**Task description**
Excluding pictures, reproduce word for word the lines from the one containing "purple cylinder: 1 -> 3" through the end of the material below.

━━━ Listed entries ━━━

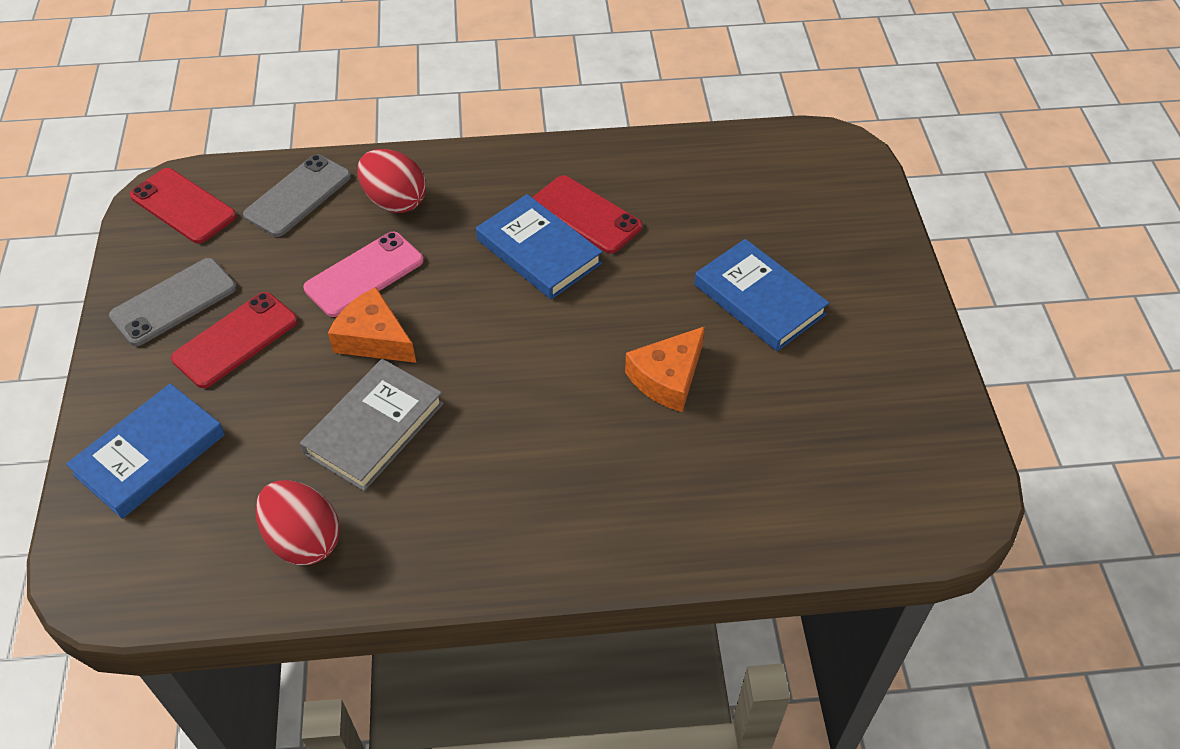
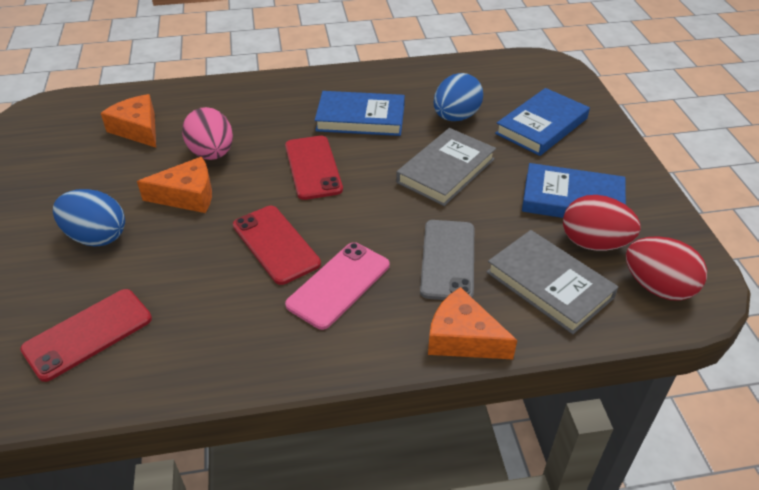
blue egg: 0 -> 2
grey book: 1 -> 2
grey phone: 2 -> 1
orange cheese: 2 -> 3
pink egg: 0 -> 1

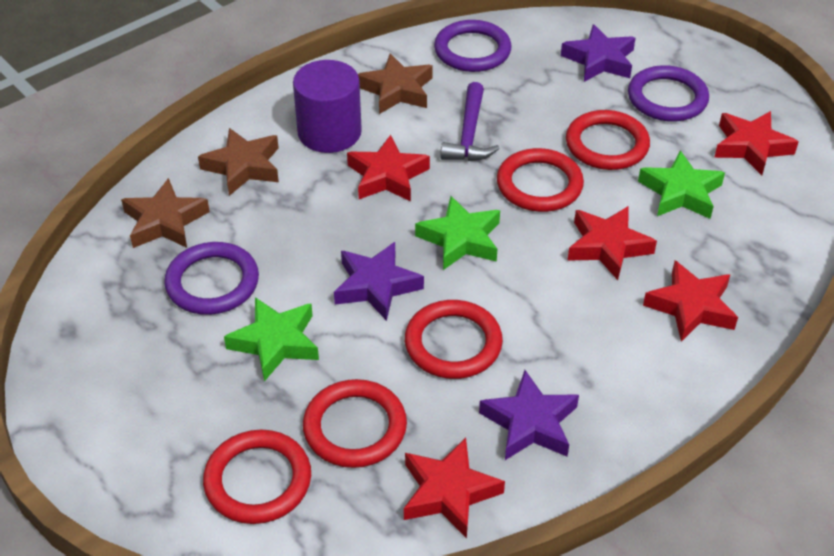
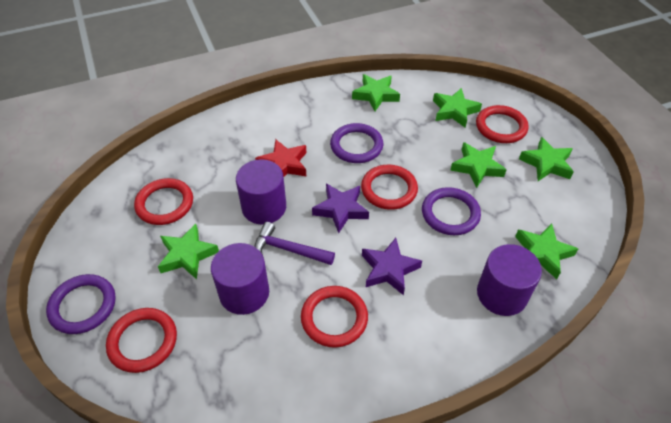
brown star: 3 -> 0
green star: 3 -> 6
purple cylinder: 1 -> 3
purple star: 3 -> 2
red star: 5 -> 1

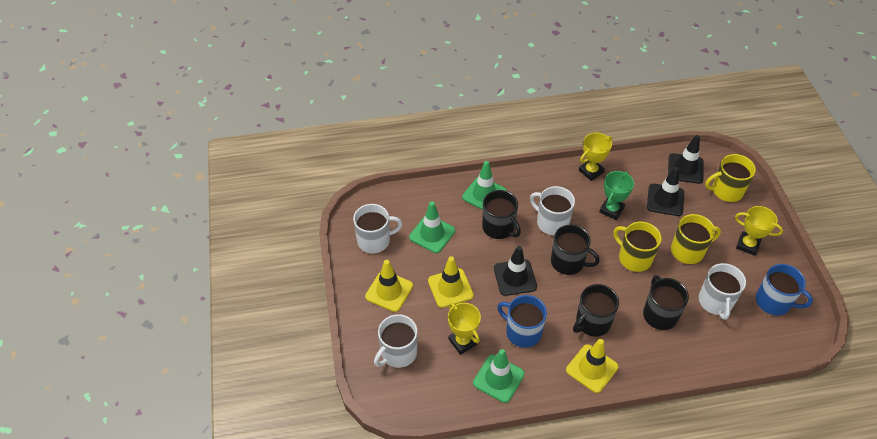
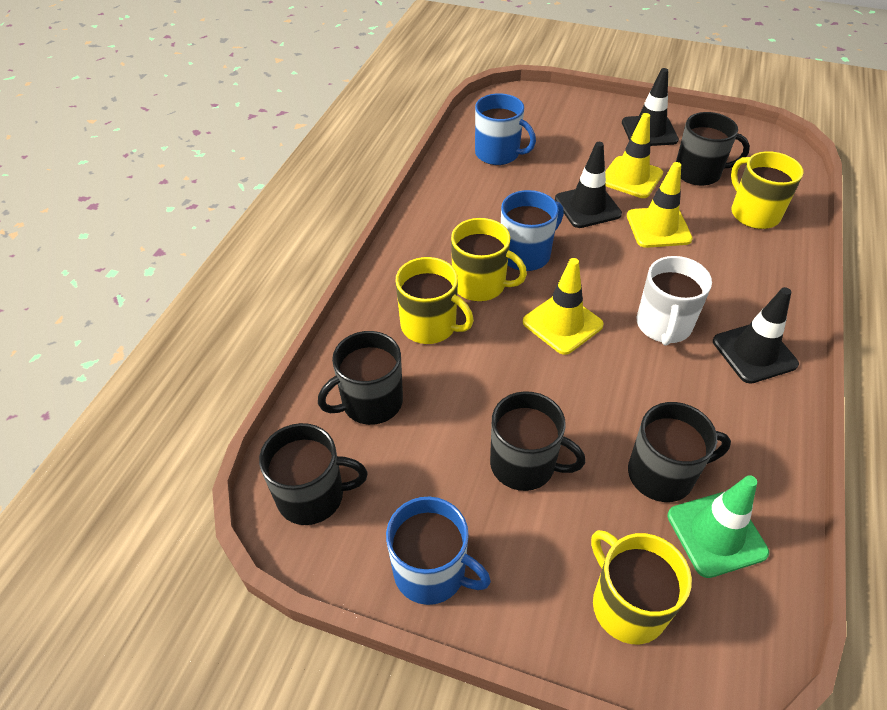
black mug: 4 -> 5
blue mug: 2 -> 3
green traffic cone: 3 -> 1
green trophy: 1 -> 0
white mug: 4 -> 1
yellow mug: 3 -> 4
yellow trophy: 3 -> 0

━━━

**Answer space**
purple cylinder: 1 -> 3
purple star: 3 -> 2
red star: 5 -> 1

black mug: 4 -> 5
blue mug: 2 -> 3
green traffic cone: 3 -> 1
green trophy: 1 -> 0
white mug: 4 -> 1
yellow mug: 3 -> 4
yellow trophy: 3 -> 0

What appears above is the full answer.